What you are asked to do -> Repeat, line for line, only the span that opens at the "red circle: (58, 144) -> (66, 182), moved" line and closes at the final line below. Skip the pictures.

Records from a dataset:
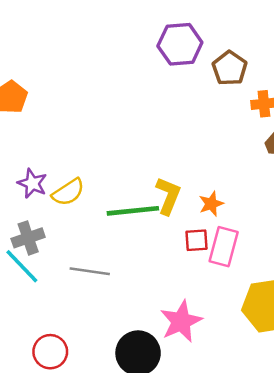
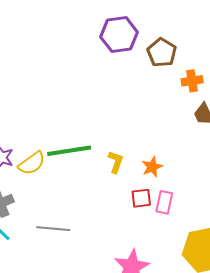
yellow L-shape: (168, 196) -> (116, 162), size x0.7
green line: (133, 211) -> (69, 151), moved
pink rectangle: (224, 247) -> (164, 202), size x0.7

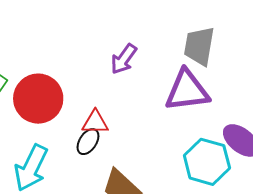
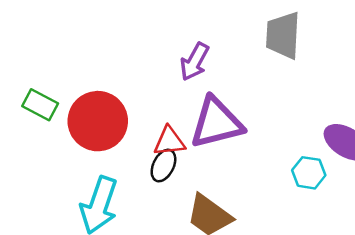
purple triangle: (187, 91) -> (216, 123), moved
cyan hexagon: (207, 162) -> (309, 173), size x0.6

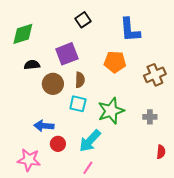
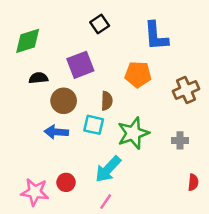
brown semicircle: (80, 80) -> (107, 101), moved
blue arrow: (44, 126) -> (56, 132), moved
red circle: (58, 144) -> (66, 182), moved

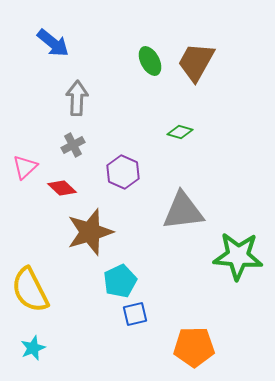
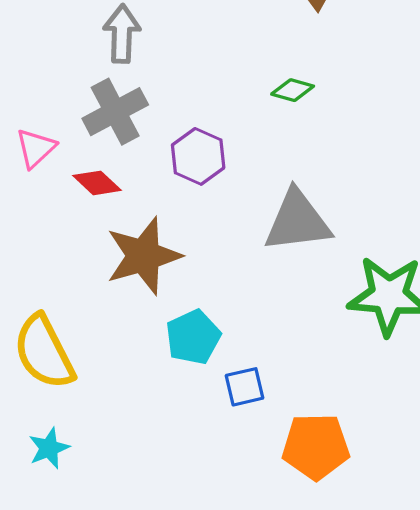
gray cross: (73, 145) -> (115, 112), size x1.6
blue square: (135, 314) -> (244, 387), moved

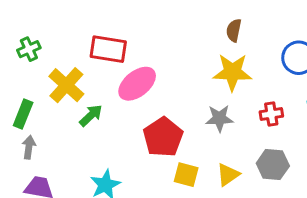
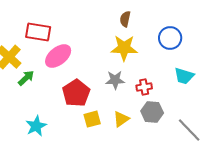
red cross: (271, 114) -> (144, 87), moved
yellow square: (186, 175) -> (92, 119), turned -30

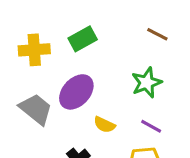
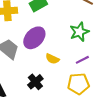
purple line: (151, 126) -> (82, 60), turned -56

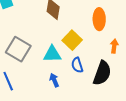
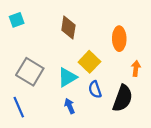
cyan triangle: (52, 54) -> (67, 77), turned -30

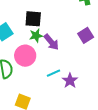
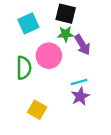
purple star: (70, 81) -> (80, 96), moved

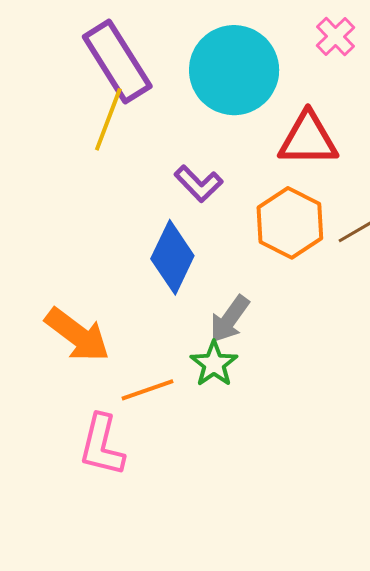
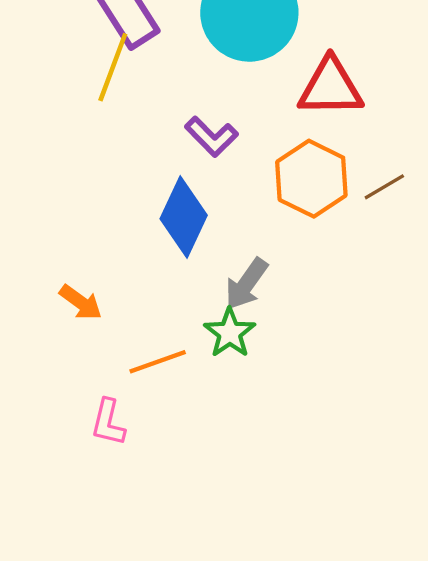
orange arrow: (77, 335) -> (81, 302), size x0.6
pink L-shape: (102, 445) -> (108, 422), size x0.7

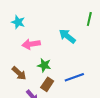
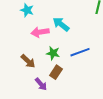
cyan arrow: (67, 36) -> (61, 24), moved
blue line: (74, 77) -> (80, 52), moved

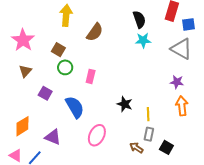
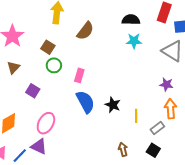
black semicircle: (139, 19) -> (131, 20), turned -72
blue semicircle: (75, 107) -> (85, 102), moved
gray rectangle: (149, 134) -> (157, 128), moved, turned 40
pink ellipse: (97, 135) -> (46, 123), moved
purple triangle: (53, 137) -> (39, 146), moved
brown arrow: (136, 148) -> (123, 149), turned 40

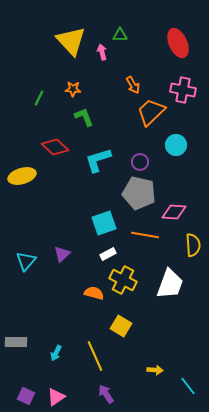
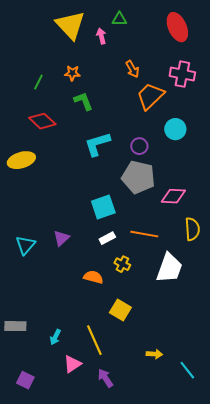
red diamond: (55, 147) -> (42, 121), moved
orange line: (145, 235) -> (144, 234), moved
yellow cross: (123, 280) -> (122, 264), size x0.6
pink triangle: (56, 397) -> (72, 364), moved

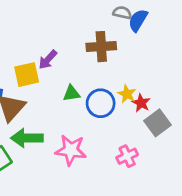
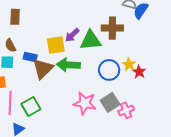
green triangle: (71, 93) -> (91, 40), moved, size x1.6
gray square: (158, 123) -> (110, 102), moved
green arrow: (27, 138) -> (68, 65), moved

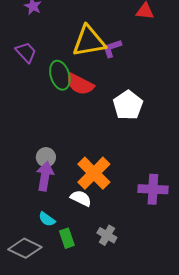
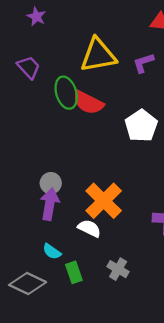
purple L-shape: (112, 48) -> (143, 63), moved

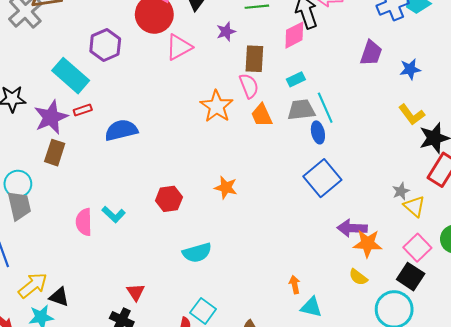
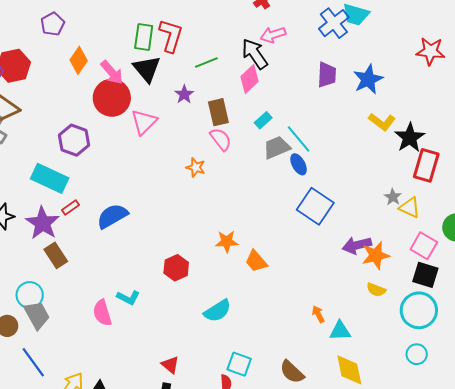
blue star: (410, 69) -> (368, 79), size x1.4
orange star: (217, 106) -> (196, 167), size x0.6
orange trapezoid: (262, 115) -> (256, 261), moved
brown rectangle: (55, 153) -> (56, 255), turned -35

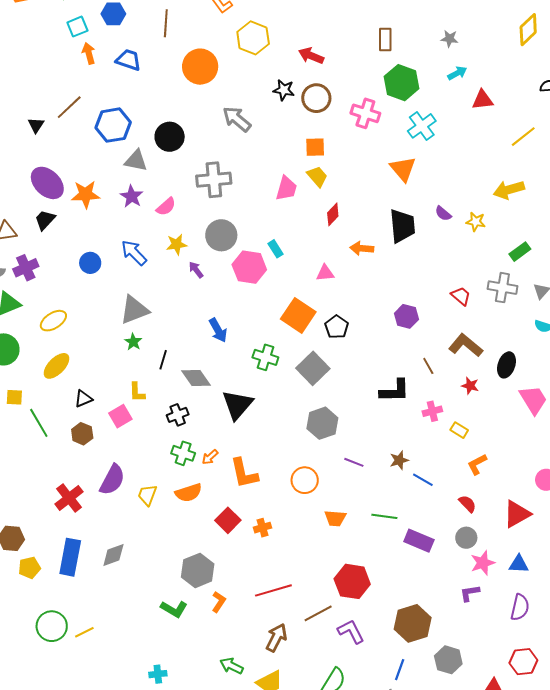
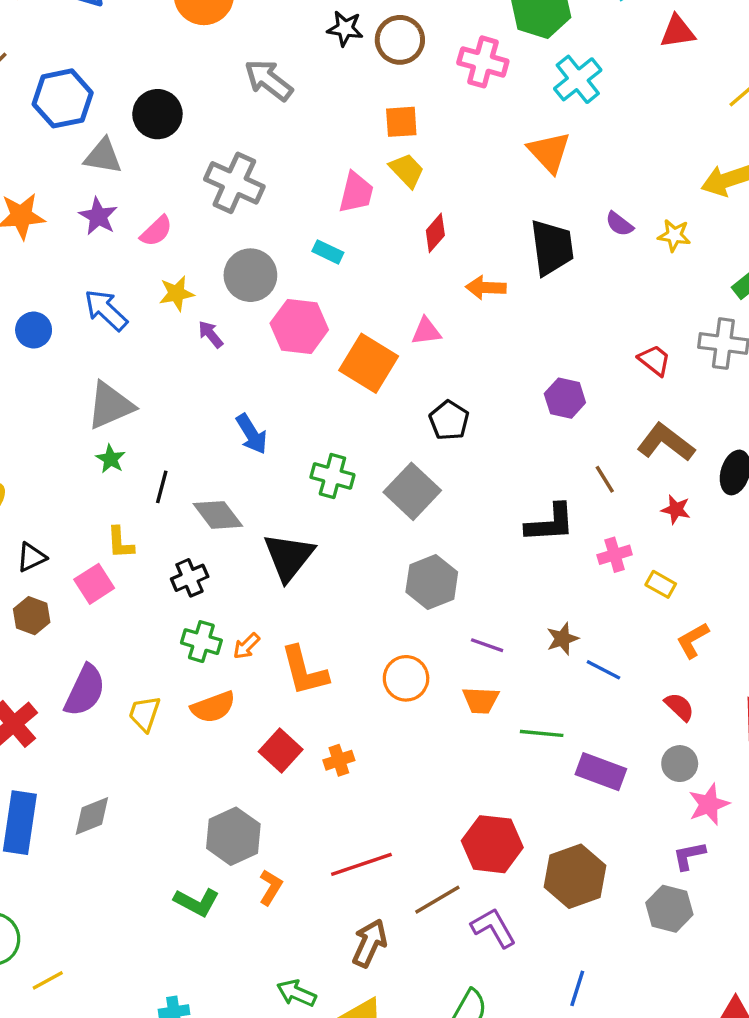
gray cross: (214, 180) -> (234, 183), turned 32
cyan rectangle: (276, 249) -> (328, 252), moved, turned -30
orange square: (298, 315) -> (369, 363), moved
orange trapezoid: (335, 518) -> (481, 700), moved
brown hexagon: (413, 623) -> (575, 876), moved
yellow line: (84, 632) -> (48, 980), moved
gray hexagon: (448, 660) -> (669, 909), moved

Task response ->
red circle: (58, 144) -> (66, 182), moved

gray cross: (73, 145) -> (115, 112), size x1.6
blue square: (135, 314) -> (244, 387), moved

red cross: (271, 114) -> (144, 87), moved
yellow square: (186, 175) -> (92, 119), turned -30

purple line: (151, 126) -> (82, 60), turned -56

cyan triangle: (52, 54) -> (67, 77), turned -30

purple star: (70, 81) -> (80, 96), moved

orange arrow: (77, 335) -> (81, 302), size x0.6
pink L-shape: (102, 445) -> (108, 422), size x0.7

cyan arrow: (67, 36) -> (61, 24), moved
blue line: (74, 77) -> (80, 52), moved

black semicircle: (139, 19) -> (131, 20), turned -72
blue semicircle: (75, 107) -> (85, 102), moved
gray rectangle: (149, 134) -> (157, 128), moved, turned 40
pink ellipse: (97, 135) -> (46, 123), moved
purple triangle: (53, 137) -> (39, 146), moved
brown arrow: (136, 148) -> (123, 149), turned 40

red diamond: (55, 147) -> (42, 121), moved
orange line: (145, 235) -> (144, 234), moved
yellow cross: (123, 280) -> (122, 264), size x0.6
pink triangle: (56, 397) -> (72, 364), moved

green triangle: (71, 93) -> (91, 40), moved, size x1.6
gray square: (158, 123) -> (110, 102), moved
green arrow: (27, 138) -> (68, 65), moved

purple L-shape: (112, 48) -> (143, 63), moved

blue star: (410, 69) -> (368, 79), size x1.4
orange star: (217, 106) -> (196, 167), size x0.6
orange trapezoid: (262, 115) -> (256, 261), moved
brown rectangle: (55, 153) -> (56, 255), turned -35

gray cross: (214, 180) -> (234, 183), turned 32
cyan rectangle: (276, 249) -> (328, 252), moved, turned -30
orange square: (298, 315) -> (369, 363), moved
orange trapezoid: (335, 518) -> (481, 700), moved
brown hexagon: (413, 623) -> (575, 876), moved
yellow line: (84, 632) -> (48, 980), moved
gray hexagon: (448, 660) -> (669, 909), moved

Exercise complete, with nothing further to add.